• Assignment:
Beginning with the line that has "(540, 318) = (569, 197): white", reproduce each remaining line of the data exactly, down to and including the last.

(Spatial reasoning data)
□ □ □ □ □ □ □
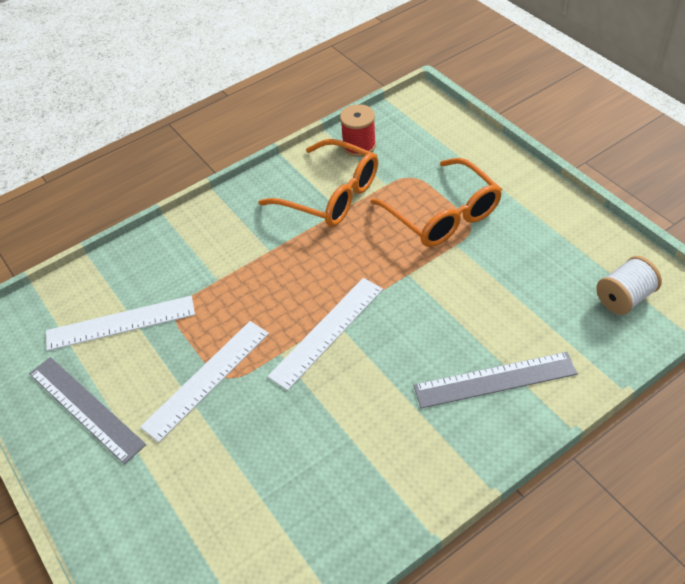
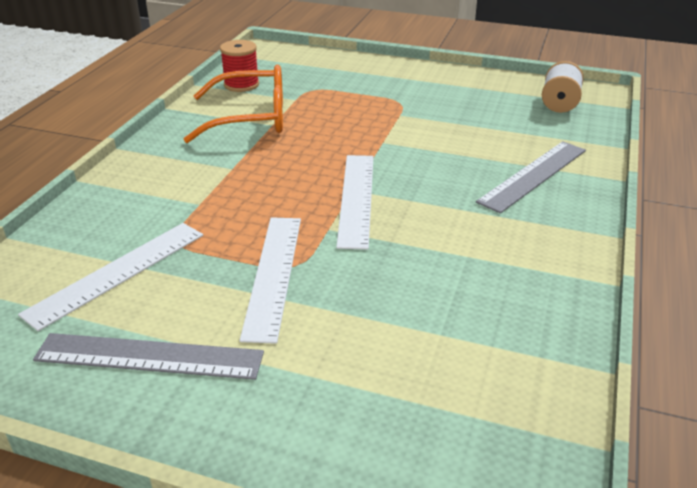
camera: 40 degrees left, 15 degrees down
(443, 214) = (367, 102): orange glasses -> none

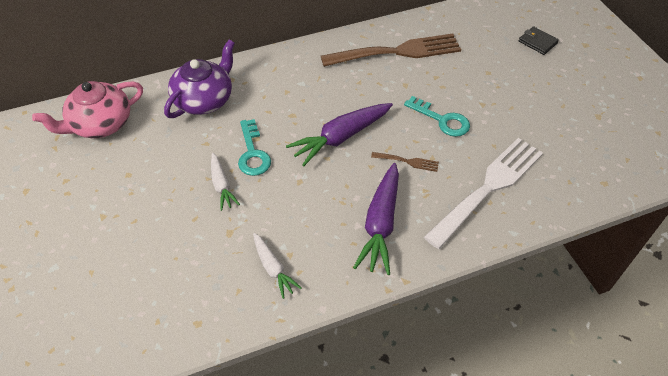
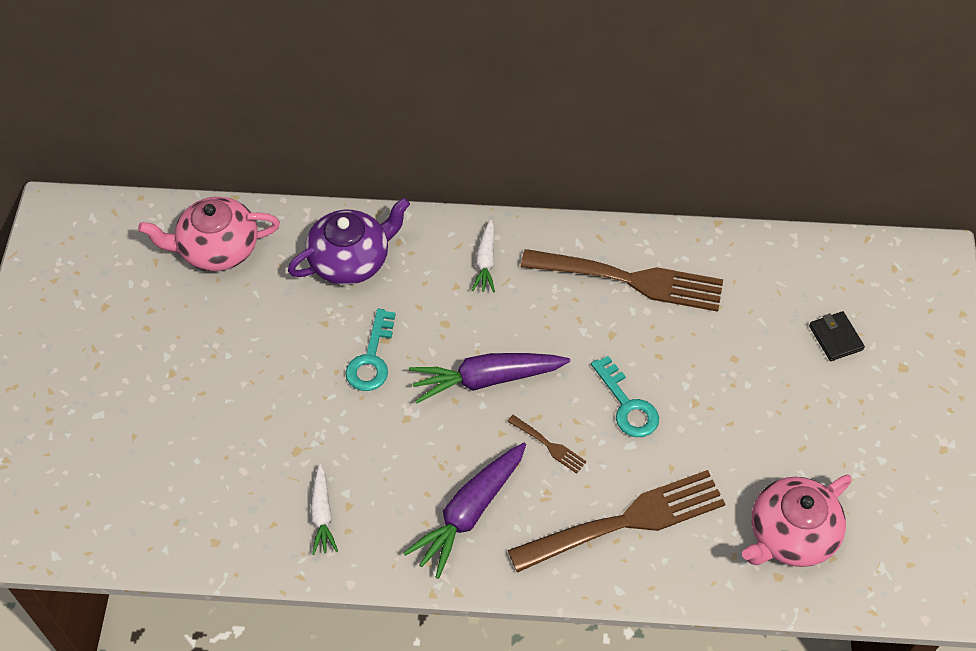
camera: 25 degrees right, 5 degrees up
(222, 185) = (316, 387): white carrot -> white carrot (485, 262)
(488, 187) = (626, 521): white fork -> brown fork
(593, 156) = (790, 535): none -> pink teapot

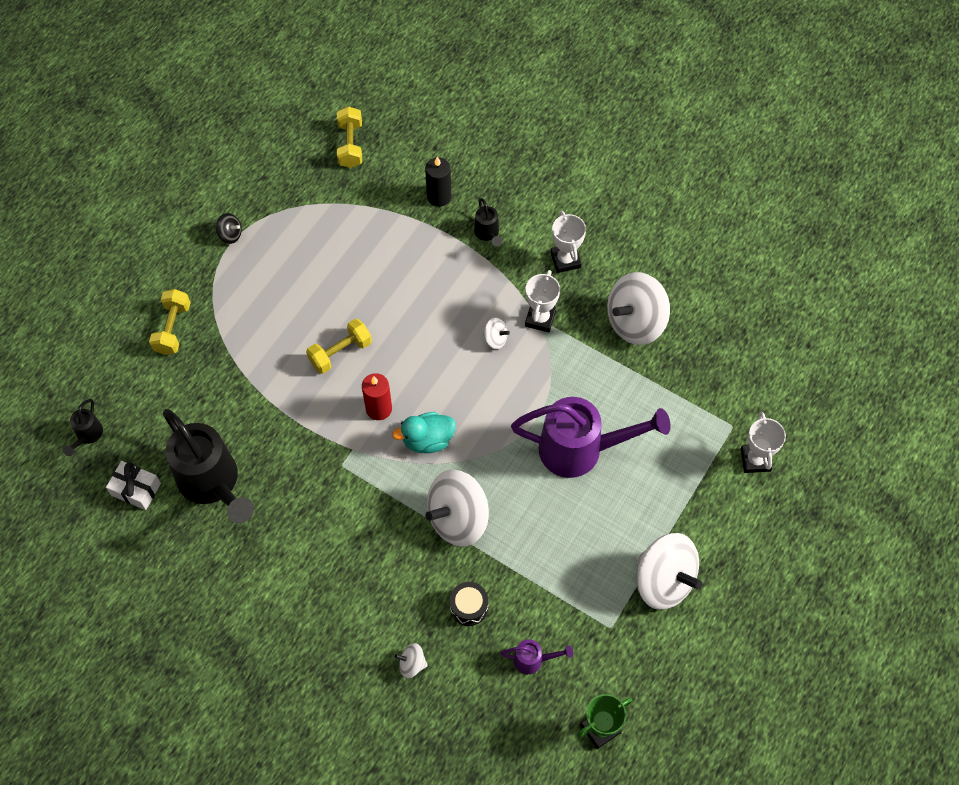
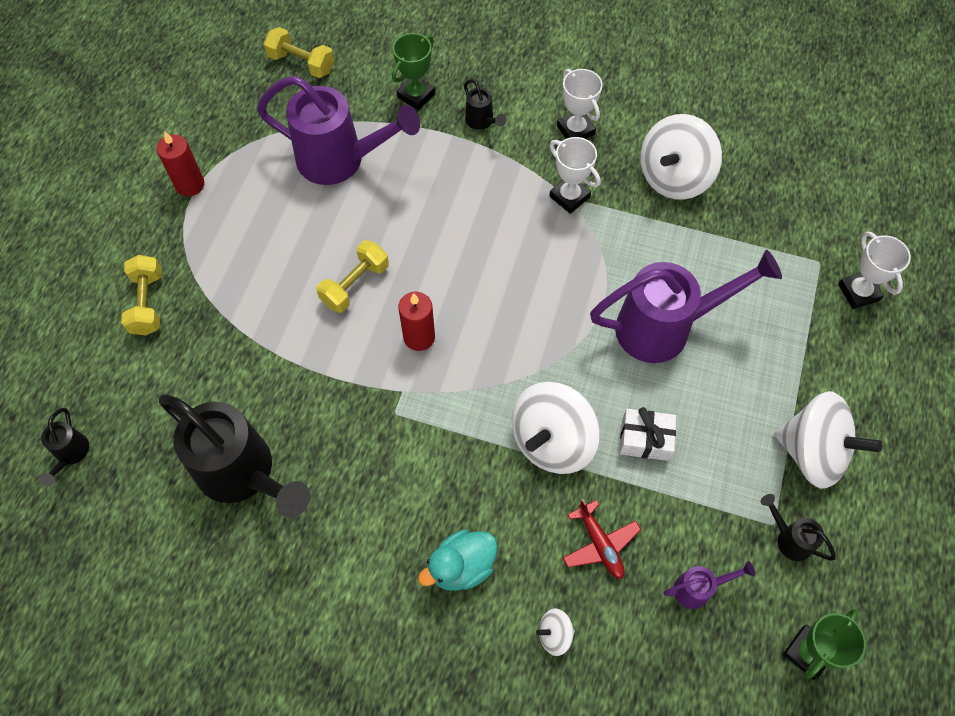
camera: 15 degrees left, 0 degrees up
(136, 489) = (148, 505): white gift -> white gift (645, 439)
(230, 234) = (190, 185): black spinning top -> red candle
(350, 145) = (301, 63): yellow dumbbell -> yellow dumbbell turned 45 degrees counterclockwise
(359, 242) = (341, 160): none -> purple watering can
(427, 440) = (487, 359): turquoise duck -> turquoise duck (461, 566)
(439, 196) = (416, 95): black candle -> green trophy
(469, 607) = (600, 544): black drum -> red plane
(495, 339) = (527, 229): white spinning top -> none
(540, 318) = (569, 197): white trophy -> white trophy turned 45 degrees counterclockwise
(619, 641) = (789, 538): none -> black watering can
□ □ □ □ □ □ □
• Final answer:
(540, 318) = (569, 197): white trophy -> white trophy turned 45 degrees counterclockwise
(619, 641) = (789, 538): none -> black watering can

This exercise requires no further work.